Activity:
Reproduce the lines below exactly, starting at the one containing "The destornillador (blanco)" and stopping at the final line.

Object change listings:
--------------------------------

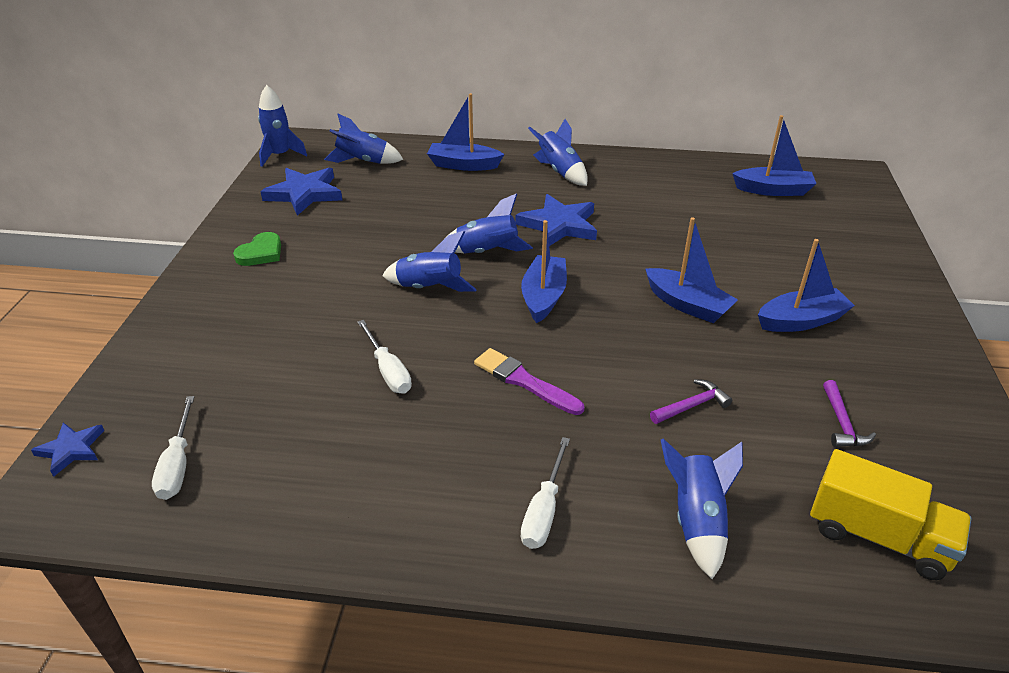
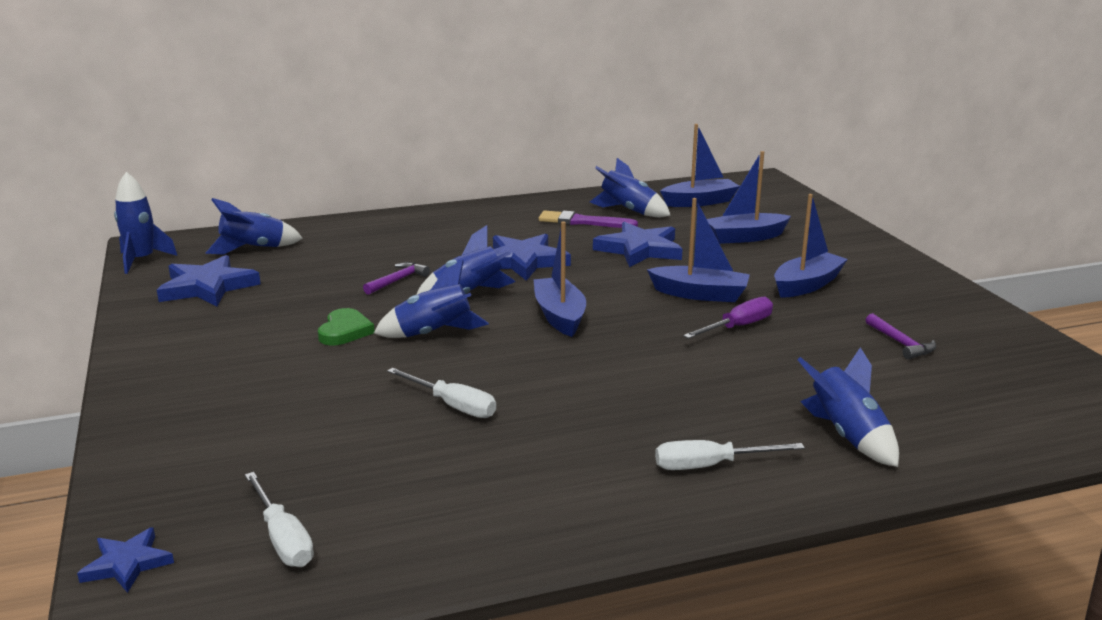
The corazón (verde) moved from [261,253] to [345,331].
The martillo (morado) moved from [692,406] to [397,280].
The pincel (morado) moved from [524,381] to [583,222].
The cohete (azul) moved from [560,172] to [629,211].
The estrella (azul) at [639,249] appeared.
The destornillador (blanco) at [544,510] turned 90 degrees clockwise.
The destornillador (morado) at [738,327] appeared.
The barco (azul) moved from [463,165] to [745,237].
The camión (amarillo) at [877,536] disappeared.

--------------------------------

Written response:
The destornillador (blanco) at [544,510] turned 90 degrees clockwise.
The destornillador (morado) at [738,327] appeared.
The barco (azul) moved from [463,165] to [745,237].
The camión (amarillo) at [877,536] disappeared.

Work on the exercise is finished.